Before-and-after object listings:
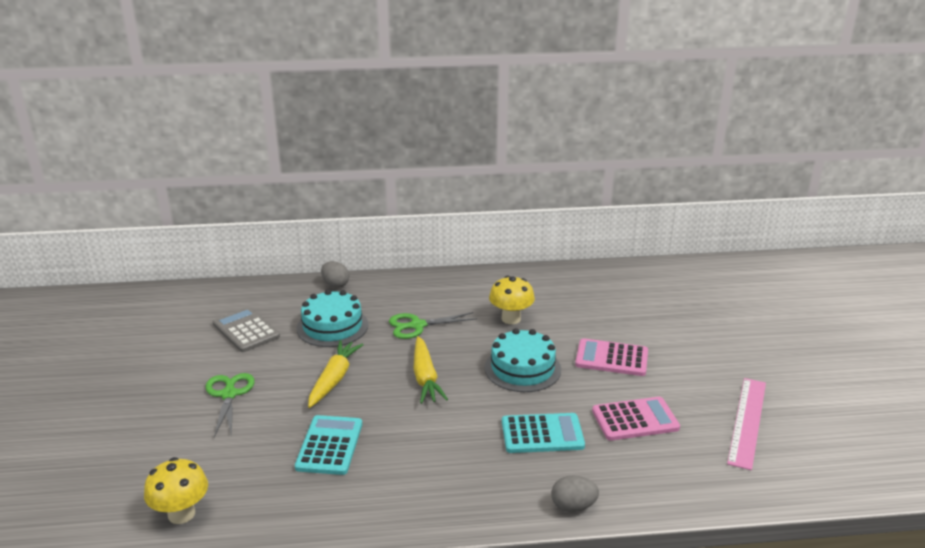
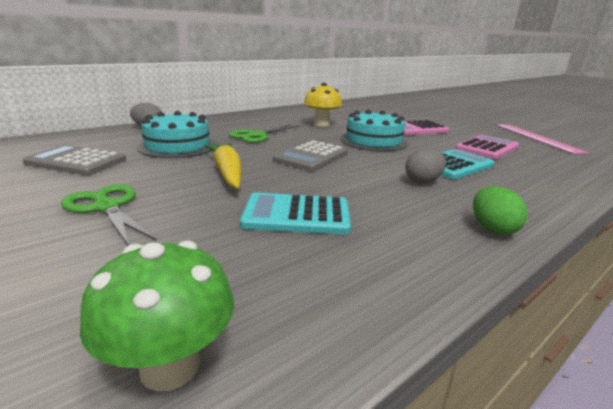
camera: 35 degrees left, 5 degrees down
(181, 514) = (170, 366): yellow mushroom -> green mushroom
(329, 445) = (296, 215): turquoise calculator -> turquoise calculator turned 60 degrees counterclockwise
(425, 377) = (311, 157): yellow carrot -> grey calculator
(443, 512) = (492, 229): none -> green egg
(573, 506) = (559, 194): grey egg -> grey egg (423, 181)

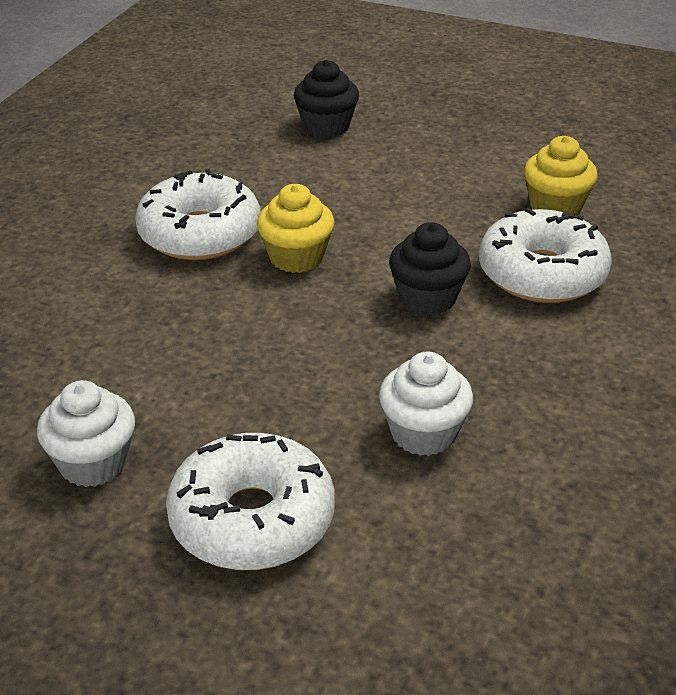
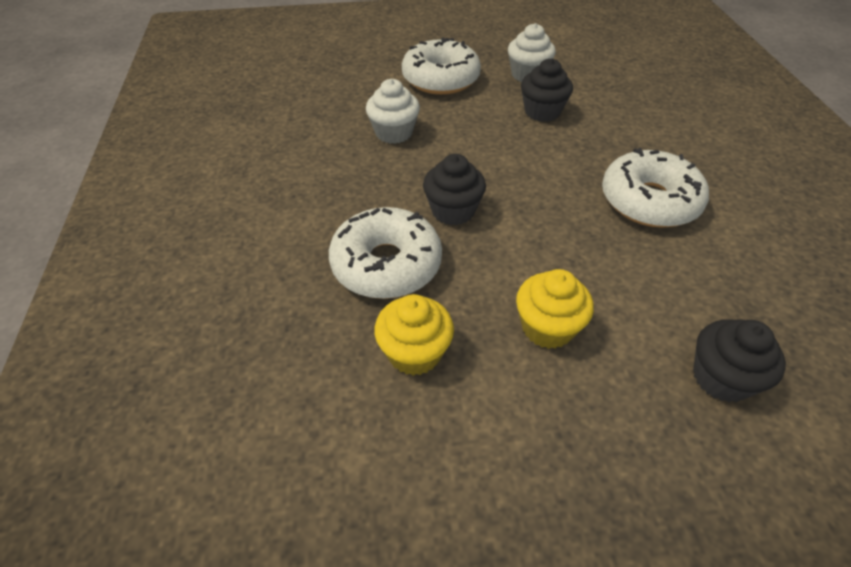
camera: 150 degrees right, 10 degrees up
(165, 382) = (542, 112): none -> black cupcake
(296, 257) = (566, 208): yellow cupcake -> yellow cupcake (547, 327)

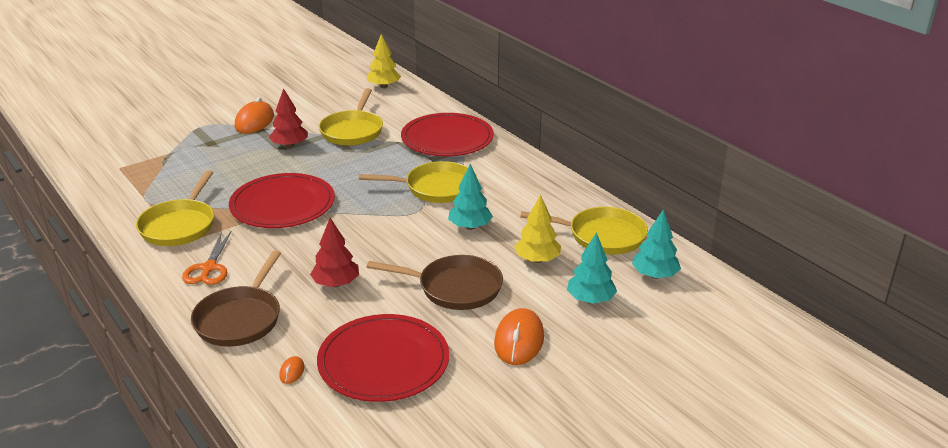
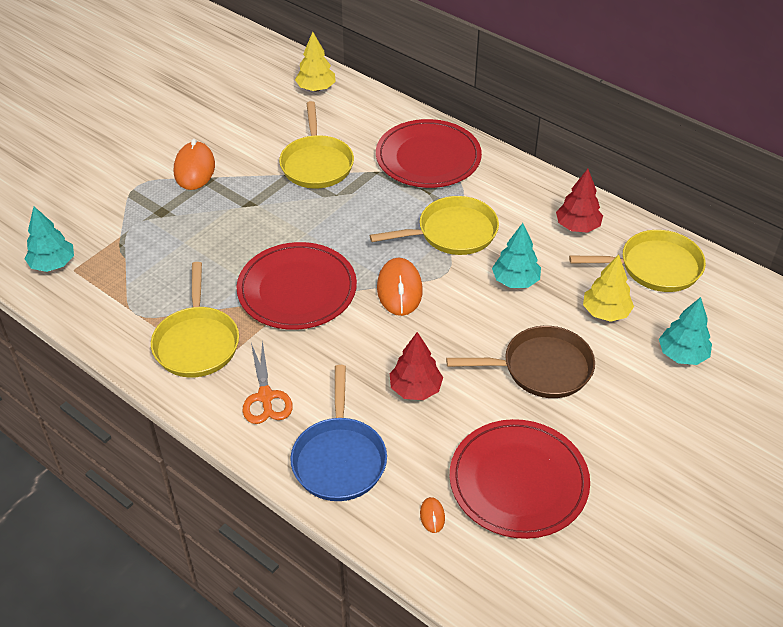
camera: 15 degrees left, 15 degrees up
(240, 318) = (339, 458): brown pan -> blue pan
(290, 145) = (256, 199): red tree -> red tree (577, 226)
(519, 340) = (638, 423): orange mouse -> orange mouse (399, 289)
(655, 275) = (729, 309): turquoise tree -> turquoise tree (53, 264)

Brief —
Copy word for word each line of the data above, from the first through the one containing "(296, 257) = (566, 208): yellow", and include no pictures.

Your solution —
camera: 35 degrees left, 5 degrees down
(181, 514) = (170, 366): yellow mushroom -> green mushroom
(329, 445) = (296, 215): turquoise calculator -> turquoise calculator turned 60 degrees counterclockwise
(425, 377) = (311, 157): yellow carrot -> grey calculator
(443, 512) = (492, 229): none -> green egg
(573, 506) = (559, 194): grey egg -> grey egg (423, 181)

camera: 150 degrees right, 10 degrees up
(165, 382) = (542, 112): none -> black cupcake
(296, 257) = (566, 208): yellow cupcake -> yellow cupcake (547, 327)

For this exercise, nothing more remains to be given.